** Given entries follows **
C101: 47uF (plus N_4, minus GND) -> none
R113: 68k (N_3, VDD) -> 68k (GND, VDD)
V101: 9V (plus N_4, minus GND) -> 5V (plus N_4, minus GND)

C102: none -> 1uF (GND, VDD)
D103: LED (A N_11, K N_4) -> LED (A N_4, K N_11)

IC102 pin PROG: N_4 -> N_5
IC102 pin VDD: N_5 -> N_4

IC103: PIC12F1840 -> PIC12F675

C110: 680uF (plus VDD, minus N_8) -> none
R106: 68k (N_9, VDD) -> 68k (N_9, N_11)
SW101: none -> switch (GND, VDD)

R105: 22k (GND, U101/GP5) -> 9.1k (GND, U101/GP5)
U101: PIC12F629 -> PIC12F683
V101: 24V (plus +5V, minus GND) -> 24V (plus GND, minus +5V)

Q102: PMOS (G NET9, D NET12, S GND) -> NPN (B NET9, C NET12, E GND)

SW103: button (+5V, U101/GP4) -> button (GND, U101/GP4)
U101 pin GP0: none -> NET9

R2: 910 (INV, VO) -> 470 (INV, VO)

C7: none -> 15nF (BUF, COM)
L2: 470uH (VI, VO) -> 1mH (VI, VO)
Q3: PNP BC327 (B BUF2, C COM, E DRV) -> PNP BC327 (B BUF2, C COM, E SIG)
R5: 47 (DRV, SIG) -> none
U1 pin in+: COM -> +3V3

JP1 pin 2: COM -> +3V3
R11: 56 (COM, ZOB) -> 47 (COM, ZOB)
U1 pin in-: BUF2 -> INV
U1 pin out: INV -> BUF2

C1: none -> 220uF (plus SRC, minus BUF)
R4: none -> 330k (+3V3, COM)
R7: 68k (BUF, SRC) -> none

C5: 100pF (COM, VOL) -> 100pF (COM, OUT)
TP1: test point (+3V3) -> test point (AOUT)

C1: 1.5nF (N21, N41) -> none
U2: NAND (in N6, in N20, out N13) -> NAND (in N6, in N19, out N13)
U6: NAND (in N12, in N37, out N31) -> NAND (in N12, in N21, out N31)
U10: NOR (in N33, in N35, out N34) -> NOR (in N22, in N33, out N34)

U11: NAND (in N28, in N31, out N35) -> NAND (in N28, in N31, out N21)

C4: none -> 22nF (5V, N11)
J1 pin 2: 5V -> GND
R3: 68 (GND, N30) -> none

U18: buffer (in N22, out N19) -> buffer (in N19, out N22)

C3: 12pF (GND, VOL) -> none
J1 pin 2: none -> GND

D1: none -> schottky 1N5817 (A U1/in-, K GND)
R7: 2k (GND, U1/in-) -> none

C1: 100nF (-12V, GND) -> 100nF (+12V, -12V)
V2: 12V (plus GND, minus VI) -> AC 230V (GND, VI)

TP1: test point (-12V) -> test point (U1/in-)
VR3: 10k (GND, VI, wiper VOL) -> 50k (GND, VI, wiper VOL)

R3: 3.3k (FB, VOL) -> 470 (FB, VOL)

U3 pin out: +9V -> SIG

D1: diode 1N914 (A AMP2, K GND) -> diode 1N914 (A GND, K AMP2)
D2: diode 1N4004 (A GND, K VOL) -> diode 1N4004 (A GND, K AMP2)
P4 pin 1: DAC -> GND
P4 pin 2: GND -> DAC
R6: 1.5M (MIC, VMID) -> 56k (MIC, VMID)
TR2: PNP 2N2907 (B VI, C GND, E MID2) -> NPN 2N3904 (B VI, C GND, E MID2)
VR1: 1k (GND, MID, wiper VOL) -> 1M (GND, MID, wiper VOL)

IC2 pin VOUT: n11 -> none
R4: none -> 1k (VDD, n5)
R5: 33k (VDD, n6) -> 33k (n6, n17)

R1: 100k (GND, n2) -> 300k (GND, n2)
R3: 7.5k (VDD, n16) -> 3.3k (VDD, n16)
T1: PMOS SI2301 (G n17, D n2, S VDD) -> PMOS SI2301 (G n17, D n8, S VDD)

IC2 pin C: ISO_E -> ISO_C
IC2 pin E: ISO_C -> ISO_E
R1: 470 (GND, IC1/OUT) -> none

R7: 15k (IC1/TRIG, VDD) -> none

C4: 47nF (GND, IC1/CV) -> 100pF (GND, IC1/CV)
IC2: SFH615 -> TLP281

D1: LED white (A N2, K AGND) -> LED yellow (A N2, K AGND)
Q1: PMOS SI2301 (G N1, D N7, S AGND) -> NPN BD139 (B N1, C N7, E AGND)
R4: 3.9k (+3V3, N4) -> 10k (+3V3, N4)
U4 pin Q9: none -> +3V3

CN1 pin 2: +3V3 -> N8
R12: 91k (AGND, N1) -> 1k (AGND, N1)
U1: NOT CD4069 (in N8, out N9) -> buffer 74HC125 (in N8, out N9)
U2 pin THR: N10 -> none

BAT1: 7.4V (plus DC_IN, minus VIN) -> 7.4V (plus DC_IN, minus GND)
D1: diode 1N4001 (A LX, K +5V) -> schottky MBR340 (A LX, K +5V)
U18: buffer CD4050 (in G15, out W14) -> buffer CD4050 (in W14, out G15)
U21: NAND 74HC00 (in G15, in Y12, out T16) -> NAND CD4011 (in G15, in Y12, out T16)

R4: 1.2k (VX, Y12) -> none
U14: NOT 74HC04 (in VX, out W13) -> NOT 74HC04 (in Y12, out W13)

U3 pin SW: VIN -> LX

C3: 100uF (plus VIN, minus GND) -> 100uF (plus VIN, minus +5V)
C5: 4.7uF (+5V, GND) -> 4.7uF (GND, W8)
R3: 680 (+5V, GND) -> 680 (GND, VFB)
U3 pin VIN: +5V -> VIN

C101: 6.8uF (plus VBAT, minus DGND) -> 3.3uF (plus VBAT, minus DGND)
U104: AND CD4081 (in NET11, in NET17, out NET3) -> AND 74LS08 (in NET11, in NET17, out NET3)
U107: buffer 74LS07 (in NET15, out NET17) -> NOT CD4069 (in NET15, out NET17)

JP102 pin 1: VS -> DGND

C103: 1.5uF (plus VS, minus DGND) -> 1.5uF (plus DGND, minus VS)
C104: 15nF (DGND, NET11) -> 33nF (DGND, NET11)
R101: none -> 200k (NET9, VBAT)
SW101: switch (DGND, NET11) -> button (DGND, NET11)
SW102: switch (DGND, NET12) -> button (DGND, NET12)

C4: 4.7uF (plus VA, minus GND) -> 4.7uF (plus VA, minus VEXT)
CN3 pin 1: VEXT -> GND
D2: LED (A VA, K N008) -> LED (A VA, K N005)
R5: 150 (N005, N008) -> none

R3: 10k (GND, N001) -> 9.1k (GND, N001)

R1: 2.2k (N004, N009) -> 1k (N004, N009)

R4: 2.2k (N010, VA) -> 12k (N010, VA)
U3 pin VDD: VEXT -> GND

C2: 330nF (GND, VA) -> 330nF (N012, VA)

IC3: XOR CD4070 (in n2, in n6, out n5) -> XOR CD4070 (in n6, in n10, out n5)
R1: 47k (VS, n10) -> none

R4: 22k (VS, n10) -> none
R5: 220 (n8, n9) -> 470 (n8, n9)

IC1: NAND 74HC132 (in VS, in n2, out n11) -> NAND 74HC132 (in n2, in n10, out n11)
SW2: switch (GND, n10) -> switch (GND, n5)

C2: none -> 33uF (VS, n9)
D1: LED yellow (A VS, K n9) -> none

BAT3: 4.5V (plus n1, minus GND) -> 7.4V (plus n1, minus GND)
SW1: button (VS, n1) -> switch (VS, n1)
** End of Given entries **
### Problem description
What is the number of lines above that contain "schottky"? Reply with that number only.

### Response below
2